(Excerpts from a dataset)
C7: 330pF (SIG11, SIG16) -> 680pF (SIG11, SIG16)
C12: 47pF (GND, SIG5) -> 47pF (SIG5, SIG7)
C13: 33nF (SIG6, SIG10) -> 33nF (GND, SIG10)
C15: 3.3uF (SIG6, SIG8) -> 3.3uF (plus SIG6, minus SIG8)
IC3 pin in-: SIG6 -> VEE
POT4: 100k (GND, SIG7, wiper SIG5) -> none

*EXERCISE AIM*. In the entries, the line containing "C13: 33nF (SIG6, SIG10) -> 33nF (GND, SIG10)" and every line after it through the last are to be duplicated exactly, and no other line is to be included.

*ANSWER BELOW*.
C13: 33nF (SIG6, SIG10) -> 33nF (GND, SIG10)
C15: 3.3uF (SIG6, SIG8) -> 3.3uF (plus SIG6, minus SIG8)
IC3 pin in-: SIG6 -> VEE
POT4: 100k (GND, SIG7, wiper SIG5) -> none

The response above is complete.